**Exercise brief:** Please copy every line with the string "ellipse" from the entries below.

::::::::

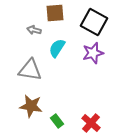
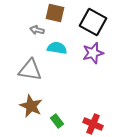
brown square: rotated 18 degrees clockwise
black square: moved 1 px left
gray arrow: moved 3 px right
cyan semicircle: rotated 66 degrees clockwise
brown star: rotated 15 degrees clockwise
red cross: moved 2 px right, 1 px down; rotated 18 degrees counterclockwise
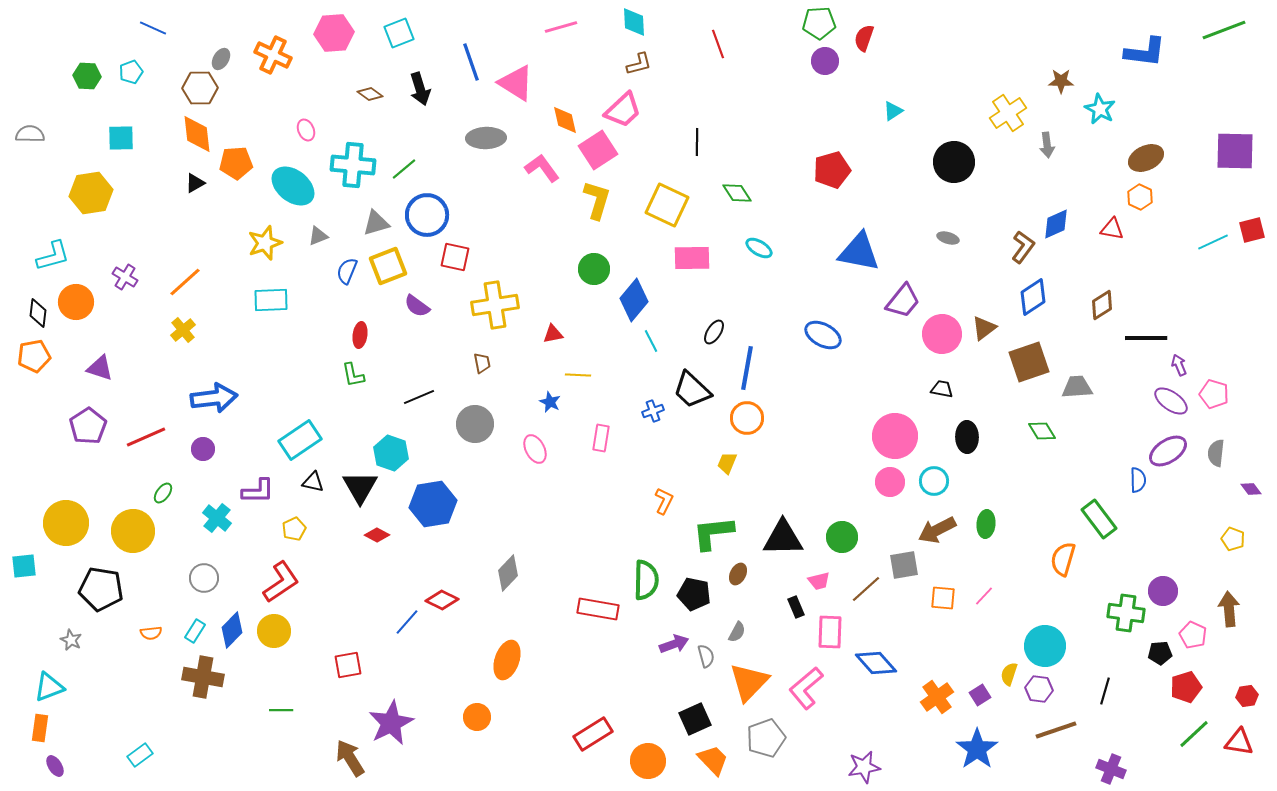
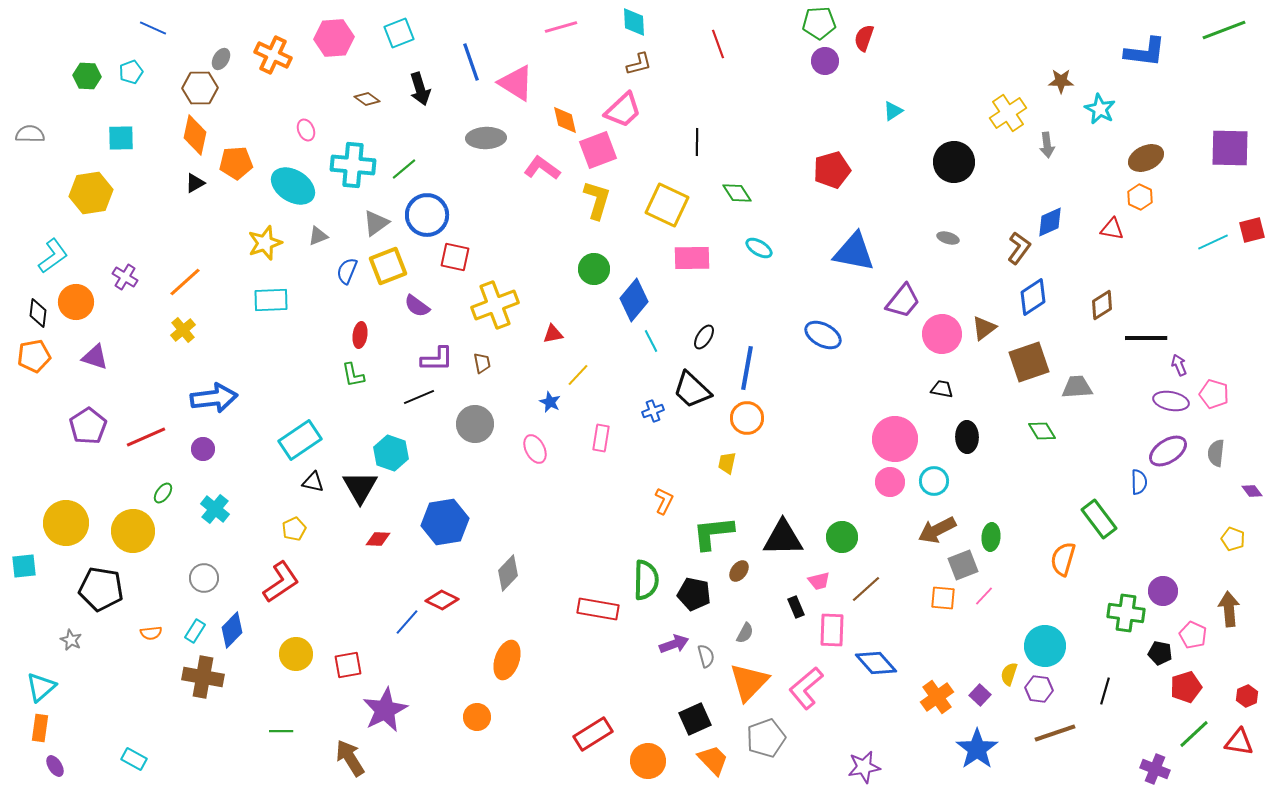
pink hexagon at (334, 33): moved 5 px down
brown diamond at (370, 94): moved 3 px left, 5 px down
orange diamond at (197, 134): moved 2 px left, 1 px down; rotated 18 degrees clockwise
pink square at (598, 150): rotated 12 degrees clockwise
purple square at (1235, 151): moved 5 px left, 3 px up
pink L-shape at (542, 168): rotated 18 degrees counterclockwise
cyan ellipse at (293, 186): rotated 6 degrees counterclockwise
gray triangle at (376, 223): rotated 20 degrees counterclockwise
blue diamond at (1056, 224): moved 6 px left, 2 px up
brown L-shape at (1023, 247): moved 4 px left, 1 px down
blue triangle at (859, 252): moved 5 px left
cyan L-shape at (53, 256): rotated 21 degrees counterclockwise
yellow cross at (495, 305): rotated 12 degrees counterclockwise
black ellipse at (714, 332): moved 10 px left, 5 px down
purple triangle at (100, 368): moved 5 px left, 11 px up
yellow line at (578, 375): rotated 50 degrees counterclockwise
purple ellipse at (1171, 401): rotated 24 degrees counterclockwise
pink circle at (895, 436): moved 3 px down
yellow trapezoid at (727, 463): rotated 10 degrees counterclockwise
blue semicircle at (1138, 480): moved 1 px right, 2 px down
purple diamond at (1251, 489): moved 1 px right, 2 px down
purple L-shape at (258, 491): moved 179 px right, 132 px up
blue hexagon at (433, 504): moved 12 px right, 18 px down
cyan cross at (217, 518): moved 2 px left, 9 px up
green ellipse at (986, 524): moved 5 px right, 13 px down
red diamond at (377, 535): moved 1 px right, 4 px down; rotated 25 degrees counterclockwise
gray square at (904, 565): moved 59 px right; rotated 12 degrees counterclockwise
brown ellipse at (738, 574): moved 1 px right, 3 px up; rotated 10 degrees clockwise
yellow circle at (274, 631): moved 22 px right, 23 px down
gray semicircle at (737, 632): moved 8 px right, 1 px down
pink rectangle at (830, 632): moved 2 px right, 2 px up
black pentagon at (1160, 653): rotated 15 degrees clockwise
cyan triangle at (49, 687): moved 8 px left; rotated 20 degrees counterclockwise
purple square at (980, 695): rotated 15 degrees counterclockwise
red hexagon at (1247, 696): rotated 15 degrees counterclockwise
green line at (281, 710): moved 21 px down
purple star at (391, 723): moved 6 px left, 13 px up
brown line at (1056, 730): moved 1 px left, 3 px down
cyan rectangle at (140, 755): moved 6 px left, 4 px down; rotated 65 degrees clockwise
purple cross at (1111, 769): moved 44 px right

::::::::

**Your solution:**
cyan ellipse at (293, 186): rotated 6 degrees counterclockwise
black ellipse at (714, 332): moved 10 px left, 5 px down
purple ellipse at (1171, 401): rotated 24 degrees counterclockwise
green ellipse at (986, 524): moved 5 px right, 13 px down
brown ellipse at (738, 574): moved 1 px right, 3 px up; rotated 10 degrees clockwise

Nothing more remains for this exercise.